▸ **Entries provided**

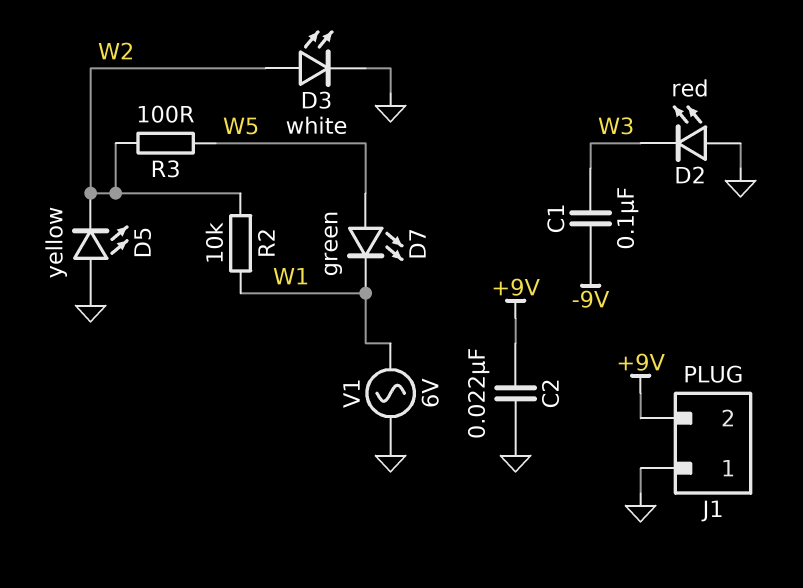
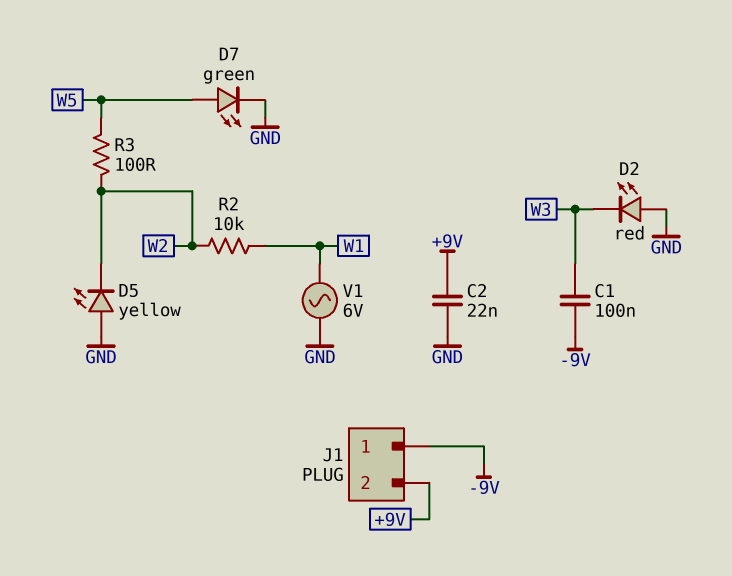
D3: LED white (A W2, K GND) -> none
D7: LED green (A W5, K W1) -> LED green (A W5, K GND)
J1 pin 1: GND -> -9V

==

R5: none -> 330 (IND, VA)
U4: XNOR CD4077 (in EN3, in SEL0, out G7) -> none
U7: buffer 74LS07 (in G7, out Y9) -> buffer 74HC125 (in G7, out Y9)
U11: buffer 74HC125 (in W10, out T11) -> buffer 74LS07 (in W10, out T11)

▸ **Task requirements**
Print again the lines of the entries above that fall between the line holding "R5: none -> 330 (IND, VA)" and the line holding "U11: buffer 74HC125", inclusive, exactly as they stand.

▸ **Exercise solution**
R5: none -> 330 (IND, VA)
U4: XNOR CD4077 (in EN3, in SEL0, out G7) -> none
U7: buffer 74LS07 (in G7, out Y9) -> buffer 74HC125 (in G7, out Y9)
U11: buffer 74HC125 (in W10, out T11) -> buffer 74LS07 (in W10, out T11)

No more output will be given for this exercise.